AIM OF THE TASK | Only lines with the string "brown" should be returned from the data below.
· · · ·
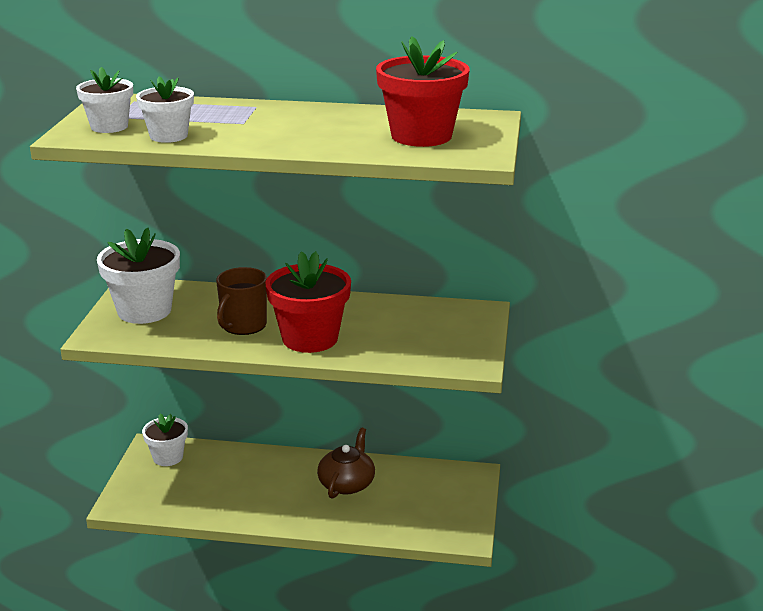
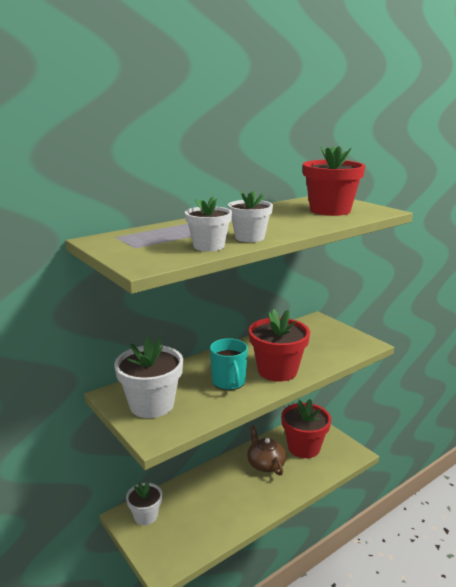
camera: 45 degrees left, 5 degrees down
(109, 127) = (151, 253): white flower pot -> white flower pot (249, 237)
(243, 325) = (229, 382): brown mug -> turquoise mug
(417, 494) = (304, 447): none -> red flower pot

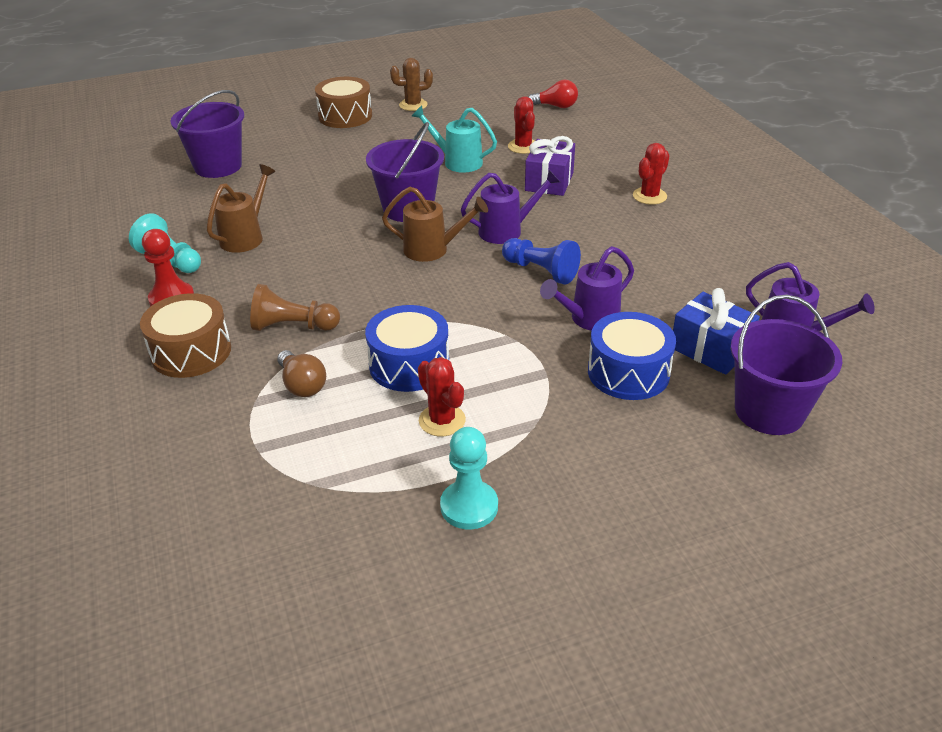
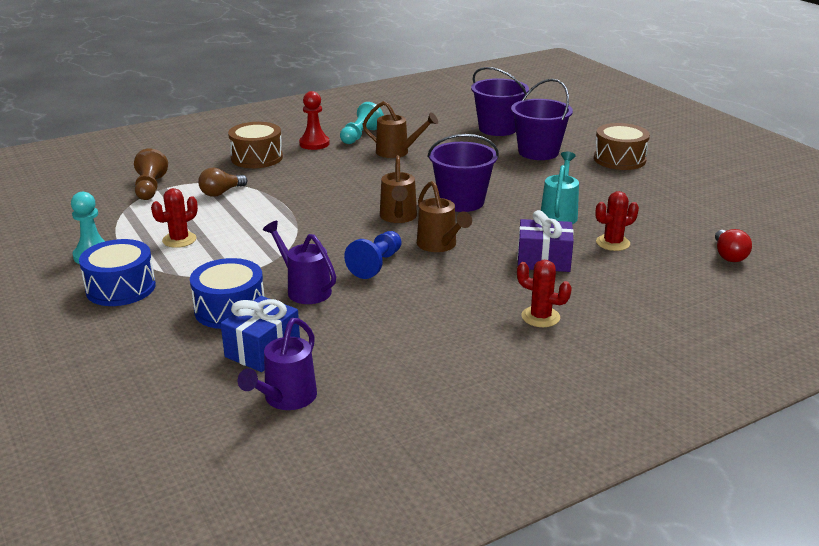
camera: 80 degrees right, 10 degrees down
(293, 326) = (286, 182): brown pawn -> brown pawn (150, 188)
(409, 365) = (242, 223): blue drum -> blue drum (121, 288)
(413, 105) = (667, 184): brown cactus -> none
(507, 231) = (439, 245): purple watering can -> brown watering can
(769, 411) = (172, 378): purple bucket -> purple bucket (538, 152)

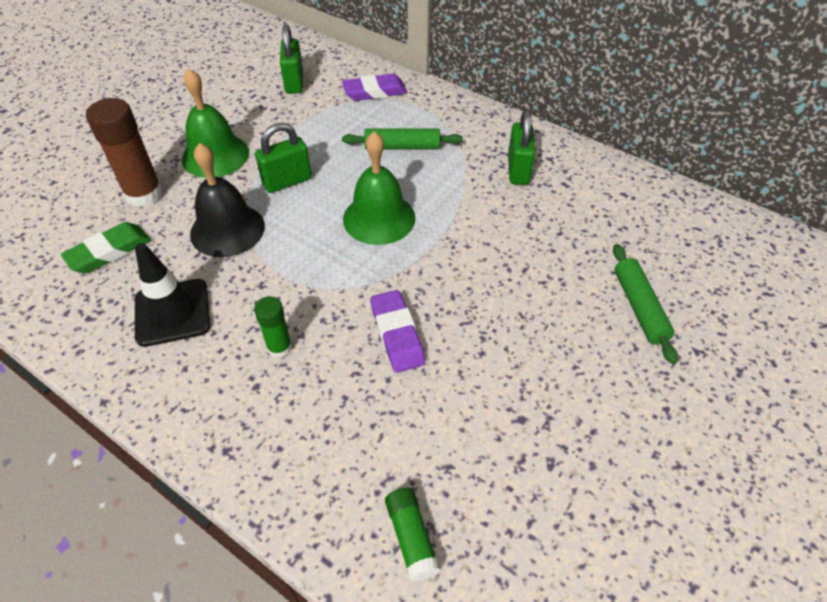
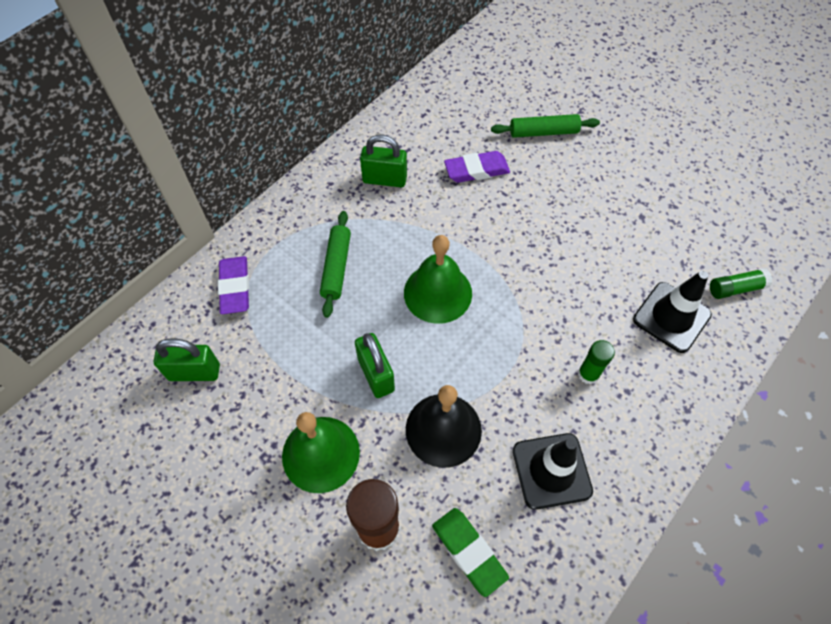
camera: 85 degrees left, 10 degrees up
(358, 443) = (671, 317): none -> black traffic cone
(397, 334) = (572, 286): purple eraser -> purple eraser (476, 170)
· · · ·
FINISHED EXERCISE |
(243, 325) = (229, 382): brown mug -> turquoise mug
(293, 326) = (286, 182): brown pawn -> brown pawn (150, 188)
(413, 105) = (667, 184): brown cactus -> none
(507, 231) = (439, 245): purple watering can -> brown watering can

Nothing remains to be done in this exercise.